Problem to work on :: Set the listing down again exactly, please, apart from its pictures.

Task data ::
>>>
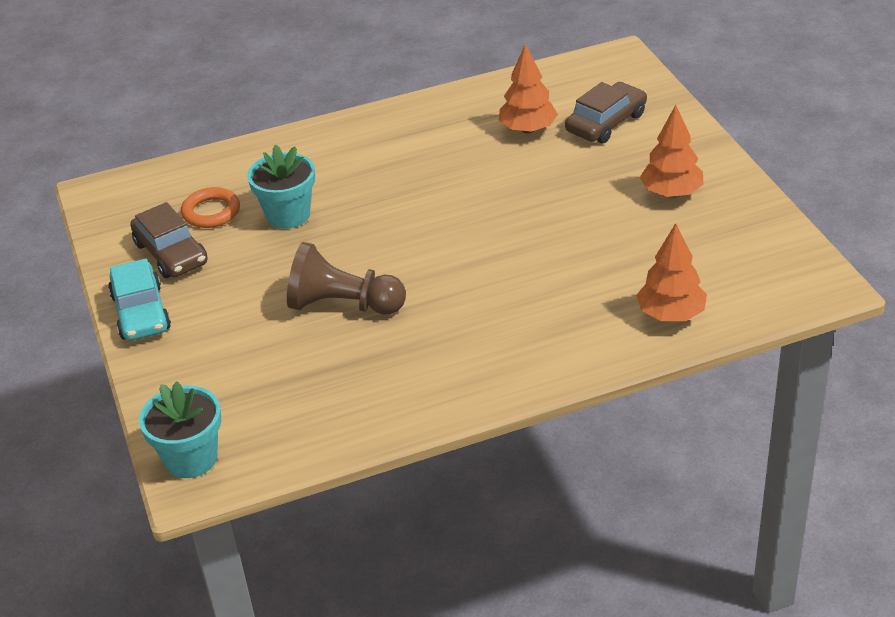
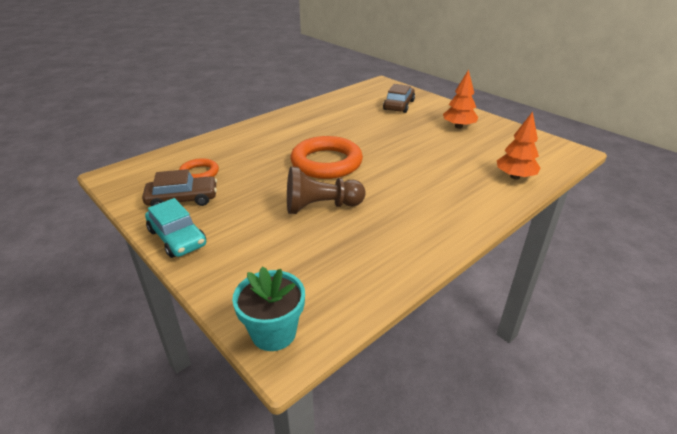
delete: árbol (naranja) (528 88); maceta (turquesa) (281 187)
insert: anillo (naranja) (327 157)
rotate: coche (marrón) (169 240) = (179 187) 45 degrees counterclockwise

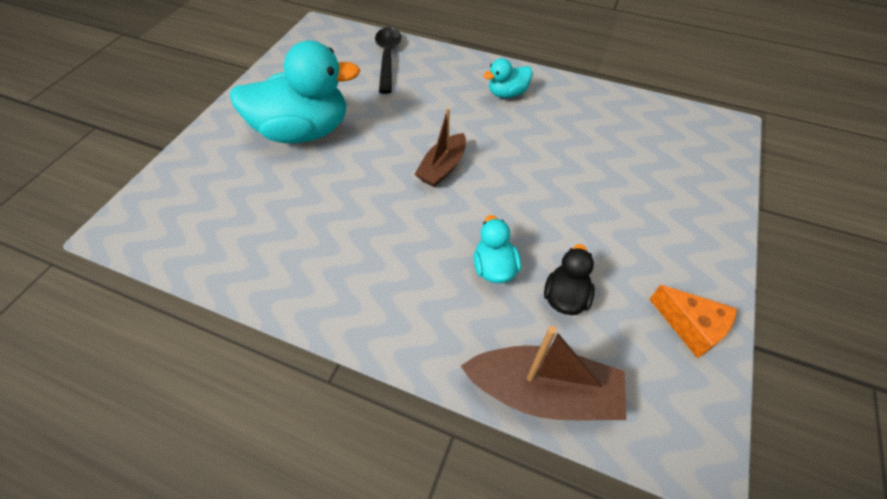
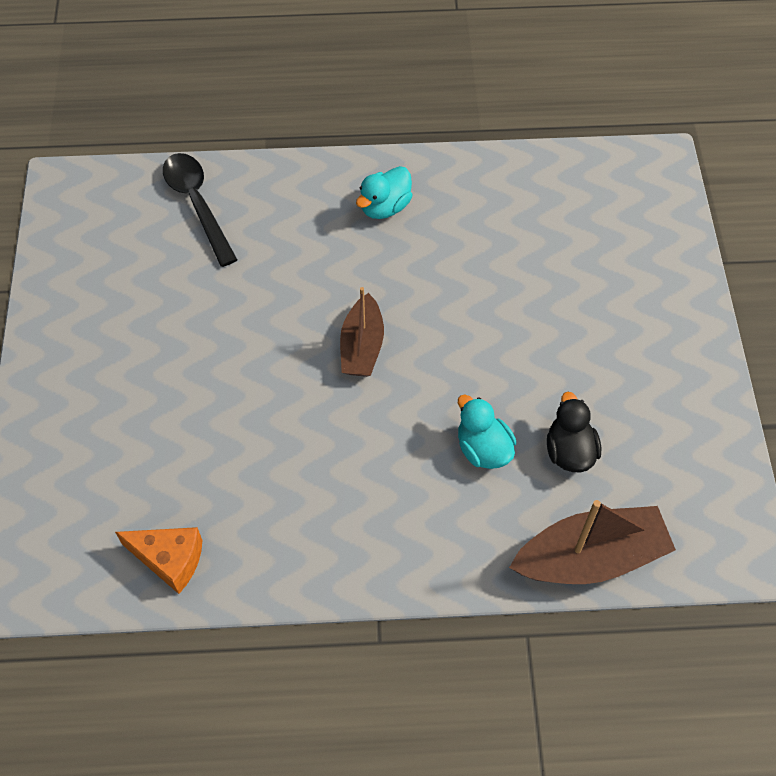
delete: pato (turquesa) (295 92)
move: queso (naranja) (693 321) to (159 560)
<<<
Answer below ::
delete: árbol (naranja) (528 88); maceta (turquesa) (281 187)
insert: anillo (naranja) (327 157)
rotate: coche (marrón) (169 240) = (179 187) 45 degrees counterclockwise

delete: pato (turquesa) (295 92)
move: queso (naranja) (693 321) to (159 560)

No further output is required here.